- PROBLEM DESCRIPTION -
There is a line below that contains "T4: NPN (B VB2, C". Please reproduce it and all following lines exactly, through the final one.

Edit tracking data
■ ■ ■ ■ ■

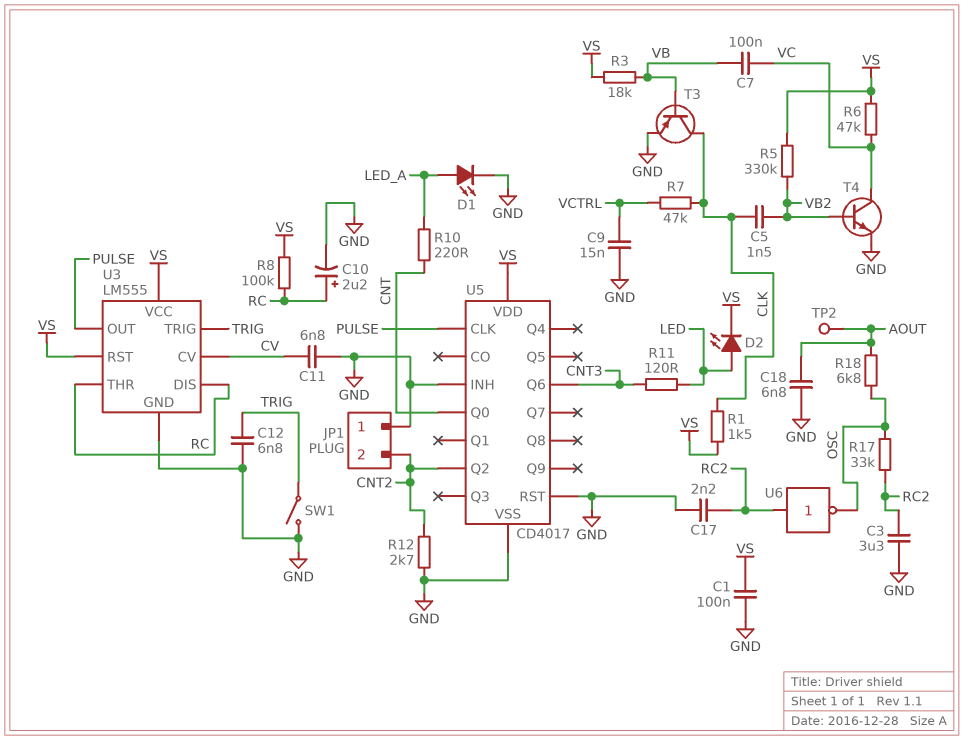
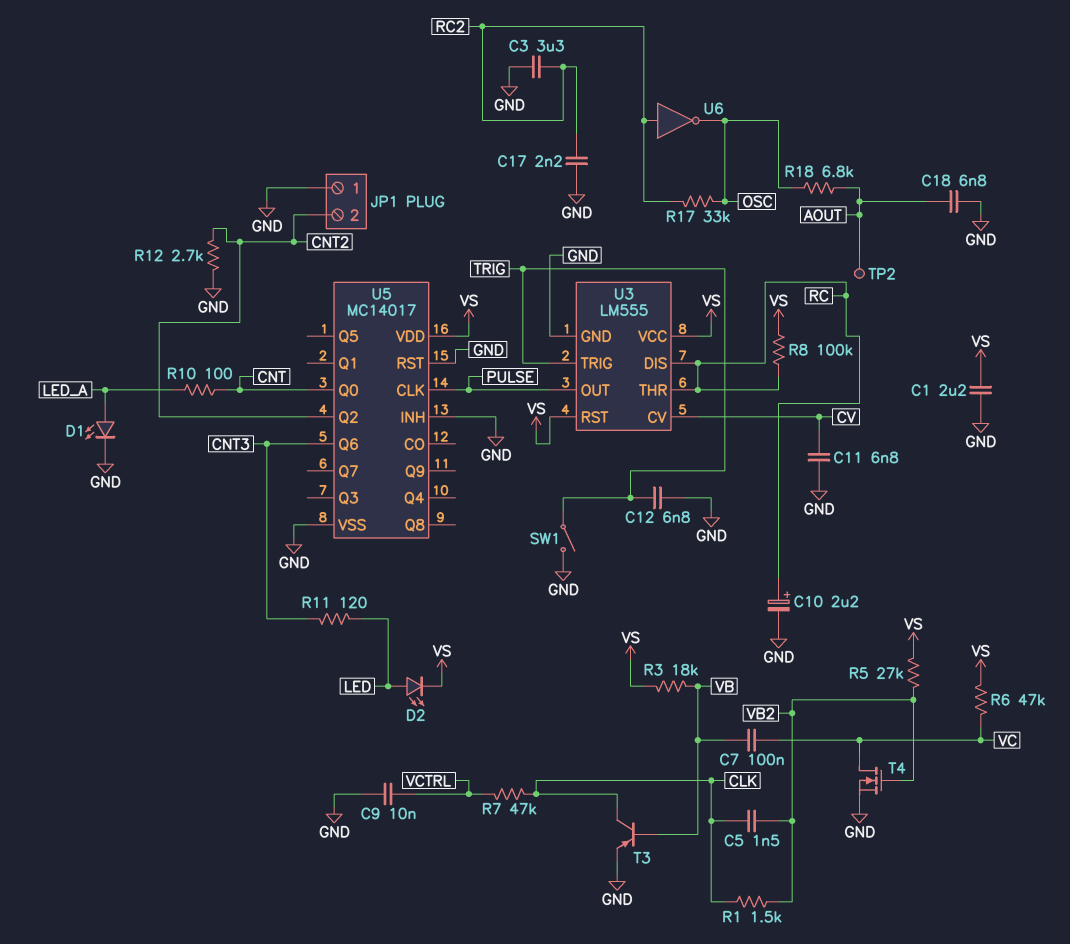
C1: 100nF (GND, VS) -> 2.2uF (GND, VS)
C9: 15nF (GND, VCTRL) -> 10nF (GND, VCTRL)
R1: 1.5k (CLK, VS) -> 1.5k (CLK, VB2)
R5: 330k (VB2, VS) -> 27k (VB2, VS)
R10: 220 (CNT, LED_A) -> 100 (CNT, LED_A)
T4: NPN (B VB2, C VC, E GND) -> NMOS (G VB2, D VC, S GND)
U5: CD4017 -> MC14017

■ ■ ■ ■ ■

- RESPONSE TO THIS TASK -
T4: NPN (B VB2, C VC, E GND) -> NMOS (G VB2, D VC, S GND)
U5: CD4017 -> MC14017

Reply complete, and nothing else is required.